WORK TO BE COMPLETED
Reproduce, please, only the lines from the first line below to the line containing "blue pentagon: (396, 106) -> (342, 74), moved", inclusive.

• • • • • • •

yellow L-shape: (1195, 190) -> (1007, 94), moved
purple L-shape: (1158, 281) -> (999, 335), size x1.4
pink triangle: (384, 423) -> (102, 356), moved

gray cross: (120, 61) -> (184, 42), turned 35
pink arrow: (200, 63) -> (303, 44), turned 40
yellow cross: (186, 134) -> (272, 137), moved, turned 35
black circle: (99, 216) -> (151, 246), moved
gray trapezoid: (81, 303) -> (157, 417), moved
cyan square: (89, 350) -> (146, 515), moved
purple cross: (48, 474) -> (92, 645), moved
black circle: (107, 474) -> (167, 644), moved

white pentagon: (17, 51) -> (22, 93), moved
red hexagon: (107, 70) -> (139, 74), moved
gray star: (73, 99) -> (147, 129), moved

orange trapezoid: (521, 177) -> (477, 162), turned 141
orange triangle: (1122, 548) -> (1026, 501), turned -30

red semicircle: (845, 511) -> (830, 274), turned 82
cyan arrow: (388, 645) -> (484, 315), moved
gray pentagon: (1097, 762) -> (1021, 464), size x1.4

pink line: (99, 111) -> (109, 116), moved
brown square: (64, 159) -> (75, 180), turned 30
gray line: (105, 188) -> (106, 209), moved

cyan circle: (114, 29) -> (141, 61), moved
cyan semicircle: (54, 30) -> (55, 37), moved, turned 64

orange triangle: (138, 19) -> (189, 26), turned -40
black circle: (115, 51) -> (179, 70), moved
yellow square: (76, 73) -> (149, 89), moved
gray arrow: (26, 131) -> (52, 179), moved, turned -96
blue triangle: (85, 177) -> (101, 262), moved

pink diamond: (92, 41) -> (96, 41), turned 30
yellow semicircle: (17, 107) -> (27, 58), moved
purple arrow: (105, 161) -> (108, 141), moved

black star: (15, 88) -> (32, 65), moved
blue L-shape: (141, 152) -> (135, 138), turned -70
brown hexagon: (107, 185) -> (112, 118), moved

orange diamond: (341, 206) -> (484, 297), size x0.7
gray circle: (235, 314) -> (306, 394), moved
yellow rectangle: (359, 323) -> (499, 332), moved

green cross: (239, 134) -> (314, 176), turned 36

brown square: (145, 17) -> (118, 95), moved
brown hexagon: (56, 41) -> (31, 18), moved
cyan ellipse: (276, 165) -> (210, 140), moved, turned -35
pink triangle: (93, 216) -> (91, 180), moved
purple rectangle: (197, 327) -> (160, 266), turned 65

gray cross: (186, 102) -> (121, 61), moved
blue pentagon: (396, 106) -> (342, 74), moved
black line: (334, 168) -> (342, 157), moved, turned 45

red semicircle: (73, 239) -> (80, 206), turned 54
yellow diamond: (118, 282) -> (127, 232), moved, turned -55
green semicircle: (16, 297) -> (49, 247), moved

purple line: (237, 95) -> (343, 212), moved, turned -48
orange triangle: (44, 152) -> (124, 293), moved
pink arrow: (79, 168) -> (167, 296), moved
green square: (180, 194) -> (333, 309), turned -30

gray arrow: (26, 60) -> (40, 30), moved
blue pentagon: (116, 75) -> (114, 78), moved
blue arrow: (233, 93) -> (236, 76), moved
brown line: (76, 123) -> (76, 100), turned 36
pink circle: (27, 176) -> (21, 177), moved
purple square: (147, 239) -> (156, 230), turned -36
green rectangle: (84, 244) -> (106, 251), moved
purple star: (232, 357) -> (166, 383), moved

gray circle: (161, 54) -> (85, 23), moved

• • • • • • •

OUTPUT
yellow L-shape: (1195, 190) -> (1007, 94), moved
purple L-shape: (1158, 281) -> (999, 335), size x1.4
pink triangle: (384, 423) -> (102, 356), moved

gray cross: (120, 61) -> (184, 42), turned 35
pink arrow: (200, 63) -> (303, 44), turned 40
yellow cross: (186, 134) -> (272, 137), moved, turned 35
black circle: (99, 216) -> (151, 246), moved
gray trapezoid: (81, 303) -> (157, 417), moved
cyan square: (89, 350) -> (146, 515), moved
purple cross: (48, 474) -> (92, 645), moved
black circle: (107, 474) -> (167, 644), moved

white pentagon: (17, 51) -> (22, 93), moved
red hexagon: (107, 70) -> (139, 74), moved
gray star: (73, 99) -> (147, 129), moved

orange trapezoid: (521, 177) -> (477, 162), turned 141
orange triangle: (1122, 548) -> (1026, 501), turned -30

red semicircle: (845, 511) -> (830, 274), turned 82
cyan arrow: (388, 645) -> (484, 315), moved
gray pentagon: (1097, 762) -> (1021, 464), size x1.4

pink line: (99, 111) -> (109, 116), moved
brown square: (64, 159) -> (75, 180), turned 30
gray line: (105, 188) -> (106, 209), moved

cyan circle: (114, 29) -> (141, 61), moved
cyan semicircle: (54, 30) -> (55, 37), moved, turned 64

orange triangle: (138, 19) -> (189, 26), turned -40
black circle: (115, 51) -> (179, 70), moved
yellow square: (76, 73) -> (149, 89), moved
gray arrow: (26, 131) -> (52, 179), moved, turned -96
blue triangle: (85, 177) -> (101, 262), moved

pink diamond: (92, 41) -> (96, 41), turned 30
yellow semicircle: (17, 107) -> (27, 58), moved
purple arrow: (105, 161) -> (108, 141), moved

black star: (15, 88) -> (32, 65), moved
blue L-shape: (141, 152) -> (135, 138), turned -70
brown hexagon: (107, 185) -> (112, 118), moved

orange diamond: (341, 206) -> (484, 297), size x0.7
gray circle: (235, 314) -> (306, 394), moved
yellow rectangle: (359, 323) -> (499, 332), moved

green cross: (239, 134) -> (314, 176), turned 36

brown square: (145, 17) -> (118, 95), moved
brown hexagon: (56, 41) -> (31, 18), moved
cyan ellipse: (276, 165) -> (210, 140), moved, turned -35
pink triangle: (93, 216) -> (91, 180), moved
purple rectangle: (197, 327) -> (160, 266), turned 65

gray cross: (186, 102) -> (121, 61), moved
blue pentagon: (396, 106) -> (342, 74), moved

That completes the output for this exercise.